→ **EXERCISE DIRECTIONS**:
Starting at the first line of the entries below, output every line exactly, up to and including the line with "(346, 224) = (638, 399): pink".

Before-and-after object lists
+ + + + +

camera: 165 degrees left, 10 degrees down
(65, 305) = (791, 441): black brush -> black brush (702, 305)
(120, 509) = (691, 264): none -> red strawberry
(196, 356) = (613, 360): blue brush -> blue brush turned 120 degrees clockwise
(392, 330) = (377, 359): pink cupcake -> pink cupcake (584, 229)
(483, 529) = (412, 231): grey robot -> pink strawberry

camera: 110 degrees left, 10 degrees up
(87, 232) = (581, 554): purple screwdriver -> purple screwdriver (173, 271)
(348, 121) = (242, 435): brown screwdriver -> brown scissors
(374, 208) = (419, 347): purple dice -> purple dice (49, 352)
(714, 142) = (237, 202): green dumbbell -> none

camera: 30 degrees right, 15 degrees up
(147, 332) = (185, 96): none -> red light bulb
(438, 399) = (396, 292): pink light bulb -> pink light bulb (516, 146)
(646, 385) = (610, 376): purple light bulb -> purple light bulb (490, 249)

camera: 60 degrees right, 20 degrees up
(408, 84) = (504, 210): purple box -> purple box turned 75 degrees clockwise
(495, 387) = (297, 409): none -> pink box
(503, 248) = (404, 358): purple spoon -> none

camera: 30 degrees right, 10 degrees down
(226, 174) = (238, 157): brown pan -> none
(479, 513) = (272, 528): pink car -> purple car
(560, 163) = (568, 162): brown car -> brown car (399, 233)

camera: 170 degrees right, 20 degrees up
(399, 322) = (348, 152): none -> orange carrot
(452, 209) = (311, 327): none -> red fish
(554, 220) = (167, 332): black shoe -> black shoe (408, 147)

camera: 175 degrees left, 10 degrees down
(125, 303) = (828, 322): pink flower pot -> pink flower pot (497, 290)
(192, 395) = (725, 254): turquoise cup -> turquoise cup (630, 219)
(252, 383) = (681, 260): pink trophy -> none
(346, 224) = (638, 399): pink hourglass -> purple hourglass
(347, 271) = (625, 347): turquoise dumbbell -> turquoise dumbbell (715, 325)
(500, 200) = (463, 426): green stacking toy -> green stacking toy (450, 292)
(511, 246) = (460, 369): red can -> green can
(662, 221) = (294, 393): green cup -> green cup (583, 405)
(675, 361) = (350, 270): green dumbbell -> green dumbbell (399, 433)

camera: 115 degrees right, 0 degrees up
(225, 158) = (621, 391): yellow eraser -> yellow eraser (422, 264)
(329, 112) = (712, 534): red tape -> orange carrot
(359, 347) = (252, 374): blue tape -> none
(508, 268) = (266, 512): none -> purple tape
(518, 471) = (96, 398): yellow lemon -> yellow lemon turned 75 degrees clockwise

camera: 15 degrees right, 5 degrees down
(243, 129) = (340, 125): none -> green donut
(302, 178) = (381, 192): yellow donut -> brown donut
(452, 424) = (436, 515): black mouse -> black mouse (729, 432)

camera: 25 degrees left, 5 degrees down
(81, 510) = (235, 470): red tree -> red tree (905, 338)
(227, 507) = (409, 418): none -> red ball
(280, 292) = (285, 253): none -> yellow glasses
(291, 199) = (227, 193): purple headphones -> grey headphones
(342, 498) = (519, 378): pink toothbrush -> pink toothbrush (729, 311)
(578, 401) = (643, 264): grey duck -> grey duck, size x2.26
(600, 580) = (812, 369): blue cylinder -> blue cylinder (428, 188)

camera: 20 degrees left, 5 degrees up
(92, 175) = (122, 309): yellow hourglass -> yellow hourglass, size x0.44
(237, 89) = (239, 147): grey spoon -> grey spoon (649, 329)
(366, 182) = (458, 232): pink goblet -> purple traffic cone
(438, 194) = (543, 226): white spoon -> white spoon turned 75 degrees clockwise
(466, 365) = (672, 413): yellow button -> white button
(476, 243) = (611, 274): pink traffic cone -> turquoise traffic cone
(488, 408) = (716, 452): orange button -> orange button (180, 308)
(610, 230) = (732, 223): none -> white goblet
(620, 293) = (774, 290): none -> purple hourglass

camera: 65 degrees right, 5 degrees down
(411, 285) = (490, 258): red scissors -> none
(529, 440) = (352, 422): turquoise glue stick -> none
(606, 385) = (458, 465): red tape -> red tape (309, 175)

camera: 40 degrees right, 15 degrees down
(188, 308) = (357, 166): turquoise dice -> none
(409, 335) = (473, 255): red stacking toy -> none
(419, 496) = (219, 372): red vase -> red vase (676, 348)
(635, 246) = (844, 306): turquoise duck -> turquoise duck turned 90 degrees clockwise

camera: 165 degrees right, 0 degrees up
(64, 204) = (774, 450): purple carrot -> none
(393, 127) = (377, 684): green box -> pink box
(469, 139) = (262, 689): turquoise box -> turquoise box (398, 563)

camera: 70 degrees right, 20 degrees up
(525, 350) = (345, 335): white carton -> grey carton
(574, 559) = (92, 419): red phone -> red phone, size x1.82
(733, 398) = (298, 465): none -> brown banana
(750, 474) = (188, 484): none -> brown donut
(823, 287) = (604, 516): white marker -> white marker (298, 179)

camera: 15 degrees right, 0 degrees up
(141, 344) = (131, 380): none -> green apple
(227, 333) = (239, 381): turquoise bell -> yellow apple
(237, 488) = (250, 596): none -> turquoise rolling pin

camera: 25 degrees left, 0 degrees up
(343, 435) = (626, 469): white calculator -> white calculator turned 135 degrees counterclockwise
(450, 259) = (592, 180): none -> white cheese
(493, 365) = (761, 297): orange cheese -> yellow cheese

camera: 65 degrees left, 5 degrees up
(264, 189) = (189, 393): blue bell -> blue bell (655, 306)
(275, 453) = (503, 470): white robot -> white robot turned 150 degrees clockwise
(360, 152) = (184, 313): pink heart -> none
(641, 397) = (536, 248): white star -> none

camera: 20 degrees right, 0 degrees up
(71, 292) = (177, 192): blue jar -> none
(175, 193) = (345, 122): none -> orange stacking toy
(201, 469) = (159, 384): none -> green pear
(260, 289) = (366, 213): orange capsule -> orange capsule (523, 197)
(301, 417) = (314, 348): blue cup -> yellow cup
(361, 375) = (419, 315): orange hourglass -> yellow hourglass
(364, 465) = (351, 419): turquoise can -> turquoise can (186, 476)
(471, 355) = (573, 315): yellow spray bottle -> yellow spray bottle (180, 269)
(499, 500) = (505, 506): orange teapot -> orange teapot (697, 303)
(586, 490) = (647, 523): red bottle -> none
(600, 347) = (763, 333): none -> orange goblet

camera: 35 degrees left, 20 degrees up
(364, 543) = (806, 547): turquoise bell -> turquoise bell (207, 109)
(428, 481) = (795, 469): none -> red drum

+ + + + +

→ **ANSWER AREA**:
camera: 165 degrees left, 10 degrees down
(65, 305) = (791, 441): black brush -> black brush (702, 305)
(120, 509) = (691, 264): none -> red strawberry
(196, 356) = (613, 360): blue brush -> blue brush turned 120 degrees clockwise
(392, 330) = (377, 359): pink cupcake -> pink cupcake (584, 229)
(483, 529) = (412, 231): grey robot -> pink strawberry

camera: 110 degrees left, 10 degrees up
(87, 232) = (581, 554): purple screwdriver -> purple screwdriver (173, 271)
(348, 121) = (242, 435): brown screwdriver -> brown scissors
(374, 208) = (419, 347): purple dice -> purple dice (49, 352)
(714, 142) = (237, 202): green dumbbell -> none

camera: 30 degrees right, 15 degrees up
(147, 332) = (185, 96): none -> red light bulb
(438, 399) = (396, 292): pink light bulb -> pink light bulb (516, 146)
(646, 385) = (610, 376): purple light bulb -> purple light bulb (490, 249)

camera: 60 degrees right, 20 degrees up
(408, 84) = (504, 210): purple box -> purple box turned 75 degrees clockwise
(495, 387) = (297, 409): none -> pink box
(503, 248) = (404, 358): purple spoon -> none

camera: 30 degrees right, 10 degrees down
(226, 174) = (238, 157): brown pan -> none
(479, 513) = (272, 528): pink car -> purple car
(560, 163) = (568, 162): brown car -> brown car (399, 233)

camera: 170 degrees right, 20 degrees up
(399, 322) = (348, 152): none -> orange carrot
(452, 209) = (311, 327): none -> red fish
(554, 220) = (167, 332): black shoe -> black shoe (408, 147)

camera: 175 degrees left, 10 degrees down
(125, 303) = (828, 322): pink flower pot -> pink flower pot (497, 290)
(192, 395) = (725, 254): turquoise cup -> turquoise cup (630, 219)
(252, 383) = (681, 260): pink trophy -> none
(346, 224) = (638, 399): pink hourglass -> purple hourglass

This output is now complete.